• _Supplied data_:
■ ■ ■ ■ ■

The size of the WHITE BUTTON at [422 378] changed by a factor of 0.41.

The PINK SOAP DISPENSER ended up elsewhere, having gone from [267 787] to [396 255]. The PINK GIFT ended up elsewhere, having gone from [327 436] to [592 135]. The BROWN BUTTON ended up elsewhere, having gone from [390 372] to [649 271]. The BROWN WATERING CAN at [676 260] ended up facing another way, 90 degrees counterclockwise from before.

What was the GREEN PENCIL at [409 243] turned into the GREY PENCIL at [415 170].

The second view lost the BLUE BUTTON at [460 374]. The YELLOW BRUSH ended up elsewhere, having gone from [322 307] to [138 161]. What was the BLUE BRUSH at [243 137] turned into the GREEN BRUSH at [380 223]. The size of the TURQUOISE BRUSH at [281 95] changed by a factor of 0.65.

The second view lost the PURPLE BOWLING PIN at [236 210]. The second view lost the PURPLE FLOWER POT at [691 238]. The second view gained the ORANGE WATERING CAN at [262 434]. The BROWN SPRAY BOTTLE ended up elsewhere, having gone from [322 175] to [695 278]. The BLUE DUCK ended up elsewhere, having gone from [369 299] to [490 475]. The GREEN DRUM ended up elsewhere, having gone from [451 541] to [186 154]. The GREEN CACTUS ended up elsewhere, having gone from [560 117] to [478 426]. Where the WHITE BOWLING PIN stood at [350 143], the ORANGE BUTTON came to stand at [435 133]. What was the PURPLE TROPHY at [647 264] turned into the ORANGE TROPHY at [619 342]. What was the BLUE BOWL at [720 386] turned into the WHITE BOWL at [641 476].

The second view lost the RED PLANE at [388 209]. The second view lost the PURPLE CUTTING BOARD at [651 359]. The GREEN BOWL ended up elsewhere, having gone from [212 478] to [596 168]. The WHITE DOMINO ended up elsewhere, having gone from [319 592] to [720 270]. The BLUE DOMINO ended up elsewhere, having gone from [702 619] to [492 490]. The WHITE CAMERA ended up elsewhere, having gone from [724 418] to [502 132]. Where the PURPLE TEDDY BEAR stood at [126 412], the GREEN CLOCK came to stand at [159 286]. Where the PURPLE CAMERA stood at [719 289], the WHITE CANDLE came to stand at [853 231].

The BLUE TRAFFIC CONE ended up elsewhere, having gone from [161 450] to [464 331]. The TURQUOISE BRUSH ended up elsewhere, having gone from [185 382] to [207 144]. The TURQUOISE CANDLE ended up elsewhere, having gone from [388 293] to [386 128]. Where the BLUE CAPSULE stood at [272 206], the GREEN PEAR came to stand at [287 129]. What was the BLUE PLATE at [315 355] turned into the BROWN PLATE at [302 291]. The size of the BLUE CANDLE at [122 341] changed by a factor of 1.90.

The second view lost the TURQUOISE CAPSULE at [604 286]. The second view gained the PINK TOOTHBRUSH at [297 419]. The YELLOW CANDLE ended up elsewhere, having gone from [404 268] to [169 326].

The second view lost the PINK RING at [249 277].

■ ■ ■ ■ ■

• _Exercise goal_:
Whenever a line includes the word "YELLOW", pull it out of the entries.

• _Response_:
The second view lost the BLUE BUTTON at [460 374]. The YELLOW BRUSH ended up elsewhere, having gone from [322 307] to [138 161]. What was the BLUE BRUSH at [243 137] turned into the GREEN BRUSH at [380 223]. The size of the TURQUOISE BRUSH at [281 95] changed by a factor of 0.65.
The second view lost the TURQUOISE CAPSULE at [604 286]. The second view gained the PINK TOOTHBRUSH at [297 419]. The YELLOW CANDLE ended up elsewhere, having gone from [404 268] to [169 326].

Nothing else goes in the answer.